- Text and item location entries
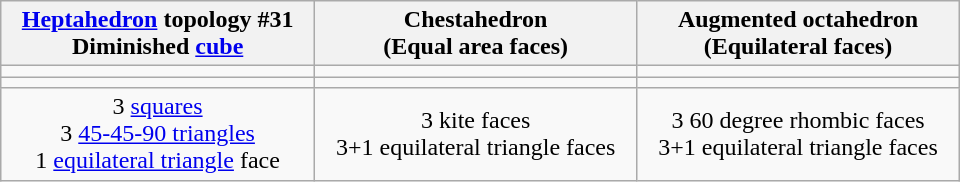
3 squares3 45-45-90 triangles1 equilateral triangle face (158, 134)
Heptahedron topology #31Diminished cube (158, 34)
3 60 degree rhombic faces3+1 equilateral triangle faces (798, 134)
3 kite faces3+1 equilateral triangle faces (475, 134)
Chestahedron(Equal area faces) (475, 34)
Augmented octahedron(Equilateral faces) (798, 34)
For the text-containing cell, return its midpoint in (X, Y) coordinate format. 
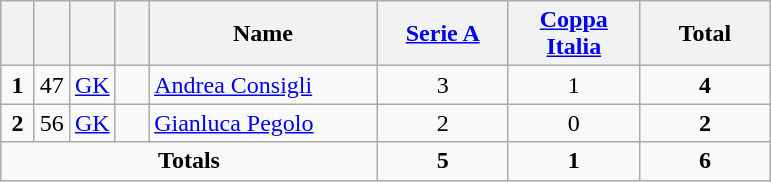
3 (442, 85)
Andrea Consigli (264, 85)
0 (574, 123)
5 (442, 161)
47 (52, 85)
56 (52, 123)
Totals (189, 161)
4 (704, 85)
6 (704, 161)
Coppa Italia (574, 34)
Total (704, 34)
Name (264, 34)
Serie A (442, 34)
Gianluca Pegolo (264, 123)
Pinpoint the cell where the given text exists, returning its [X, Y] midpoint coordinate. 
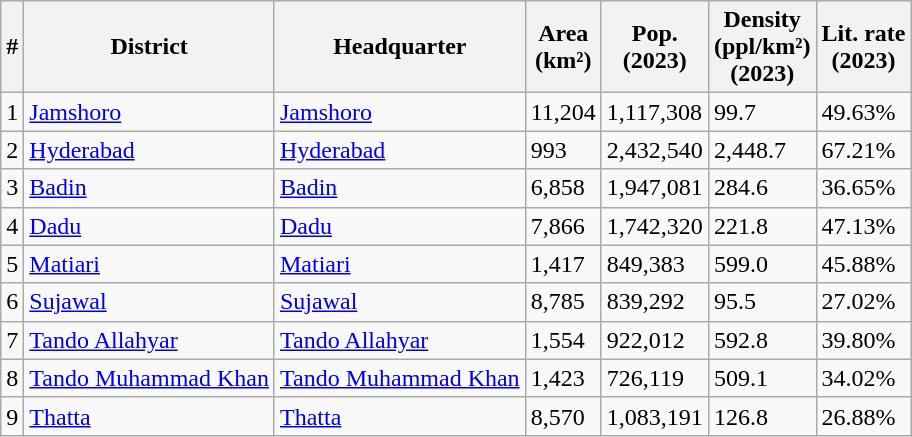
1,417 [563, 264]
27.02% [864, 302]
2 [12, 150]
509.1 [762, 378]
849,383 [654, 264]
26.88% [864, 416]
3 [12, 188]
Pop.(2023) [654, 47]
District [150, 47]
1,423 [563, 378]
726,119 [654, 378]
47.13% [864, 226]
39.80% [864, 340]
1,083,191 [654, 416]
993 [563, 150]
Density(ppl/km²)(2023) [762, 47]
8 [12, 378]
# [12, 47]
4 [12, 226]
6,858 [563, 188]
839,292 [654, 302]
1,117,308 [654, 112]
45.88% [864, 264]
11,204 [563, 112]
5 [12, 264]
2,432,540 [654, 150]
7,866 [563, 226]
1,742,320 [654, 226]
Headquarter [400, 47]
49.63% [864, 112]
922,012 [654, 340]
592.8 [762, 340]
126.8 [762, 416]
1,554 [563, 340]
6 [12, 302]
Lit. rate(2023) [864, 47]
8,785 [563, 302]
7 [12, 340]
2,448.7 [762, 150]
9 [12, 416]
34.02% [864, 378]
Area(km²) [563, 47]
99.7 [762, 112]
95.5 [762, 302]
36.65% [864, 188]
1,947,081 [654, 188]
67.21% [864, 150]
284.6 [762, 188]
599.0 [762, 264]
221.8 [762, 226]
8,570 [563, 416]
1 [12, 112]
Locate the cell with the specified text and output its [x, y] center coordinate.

---

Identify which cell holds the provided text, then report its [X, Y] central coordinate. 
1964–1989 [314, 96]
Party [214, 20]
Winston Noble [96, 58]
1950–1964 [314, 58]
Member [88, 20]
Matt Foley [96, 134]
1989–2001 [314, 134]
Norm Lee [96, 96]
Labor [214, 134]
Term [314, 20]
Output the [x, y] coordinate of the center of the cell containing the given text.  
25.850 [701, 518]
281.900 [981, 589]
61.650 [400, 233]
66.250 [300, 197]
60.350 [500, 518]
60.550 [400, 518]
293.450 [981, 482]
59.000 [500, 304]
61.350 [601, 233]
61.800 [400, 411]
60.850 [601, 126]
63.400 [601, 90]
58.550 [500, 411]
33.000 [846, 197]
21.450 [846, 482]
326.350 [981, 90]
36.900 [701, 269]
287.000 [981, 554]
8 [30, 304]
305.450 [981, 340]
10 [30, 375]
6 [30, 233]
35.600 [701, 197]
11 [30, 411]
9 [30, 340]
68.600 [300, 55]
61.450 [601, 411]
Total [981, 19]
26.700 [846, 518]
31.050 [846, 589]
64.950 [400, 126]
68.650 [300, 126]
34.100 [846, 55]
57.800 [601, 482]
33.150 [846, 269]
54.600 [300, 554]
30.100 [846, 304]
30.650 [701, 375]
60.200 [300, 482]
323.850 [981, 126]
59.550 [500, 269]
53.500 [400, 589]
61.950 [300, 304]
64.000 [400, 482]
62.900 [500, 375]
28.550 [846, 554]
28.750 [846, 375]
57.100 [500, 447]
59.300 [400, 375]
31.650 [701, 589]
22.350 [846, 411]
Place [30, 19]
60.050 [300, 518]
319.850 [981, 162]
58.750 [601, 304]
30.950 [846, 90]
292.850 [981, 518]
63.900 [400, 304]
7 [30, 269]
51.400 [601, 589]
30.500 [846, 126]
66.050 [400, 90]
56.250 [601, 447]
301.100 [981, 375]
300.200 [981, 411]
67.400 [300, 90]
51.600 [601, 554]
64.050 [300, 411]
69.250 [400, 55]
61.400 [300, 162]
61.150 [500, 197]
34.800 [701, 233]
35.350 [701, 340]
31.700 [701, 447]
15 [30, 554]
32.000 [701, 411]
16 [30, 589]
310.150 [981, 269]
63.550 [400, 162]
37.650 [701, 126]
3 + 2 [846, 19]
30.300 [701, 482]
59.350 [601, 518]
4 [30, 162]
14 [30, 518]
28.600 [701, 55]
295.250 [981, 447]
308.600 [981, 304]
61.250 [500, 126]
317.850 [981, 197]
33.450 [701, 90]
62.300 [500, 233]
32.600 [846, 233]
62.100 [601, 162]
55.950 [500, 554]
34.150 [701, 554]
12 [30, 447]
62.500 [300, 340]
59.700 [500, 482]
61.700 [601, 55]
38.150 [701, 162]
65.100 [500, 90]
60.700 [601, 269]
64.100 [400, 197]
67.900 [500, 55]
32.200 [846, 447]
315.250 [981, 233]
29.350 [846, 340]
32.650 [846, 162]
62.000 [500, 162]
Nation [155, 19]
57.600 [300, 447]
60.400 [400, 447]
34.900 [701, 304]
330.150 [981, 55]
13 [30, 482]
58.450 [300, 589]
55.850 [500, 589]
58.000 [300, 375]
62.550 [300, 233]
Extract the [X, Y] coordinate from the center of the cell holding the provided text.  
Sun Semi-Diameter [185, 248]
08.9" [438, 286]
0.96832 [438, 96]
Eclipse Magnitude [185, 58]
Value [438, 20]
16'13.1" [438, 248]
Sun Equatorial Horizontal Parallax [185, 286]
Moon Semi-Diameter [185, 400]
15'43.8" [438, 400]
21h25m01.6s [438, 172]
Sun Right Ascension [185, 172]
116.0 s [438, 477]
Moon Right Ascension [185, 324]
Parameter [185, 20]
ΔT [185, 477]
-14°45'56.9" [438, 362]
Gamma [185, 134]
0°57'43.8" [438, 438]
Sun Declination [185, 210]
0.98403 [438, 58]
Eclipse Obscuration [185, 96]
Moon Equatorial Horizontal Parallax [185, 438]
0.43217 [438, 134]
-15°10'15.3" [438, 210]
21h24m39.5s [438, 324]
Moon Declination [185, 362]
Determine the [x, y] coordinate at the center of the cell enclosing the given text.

- Stated problem
Could you repeat the records starting with the line that contains "3 squares3 45-45-90" and going on through the line that contains "Pinpoint the cell", without the pictures?

- Final result
3 squares3 45-45-90 triangles1 equilateral triangle face (158, 134)
Heptahedron topology #31Diminished cube (158, 34)
3 60 degree rhombic faces3+1 equilateral triangle faces (798, 134)
3 kite faces3+1 equilateral triangle faces (475, 134)
Chestahedron(Equal area faces) (475, 34)
Augmented octahedron(Equilateral faces) (798, 34)
For the text-containing cell, return its midpoint in (X, Y) coordinate format. 
3 (442, 85)
Andrea Consigli (264, 85)
0 (574, 123)
5 (442, 161)
47 (52, 85)
56 (52, 123)
Totals (189, 161)
4 (704, 85)
6 (704, 161)
Coppa Italia (574, 34)
Total (704, 34)
Name (264, 34)
Serie A (442, 34)
Gianluca Pegolo (264, 123)
Pinpoint the cell where the given text exists, returning its [X, Y] midpoint coordinate. 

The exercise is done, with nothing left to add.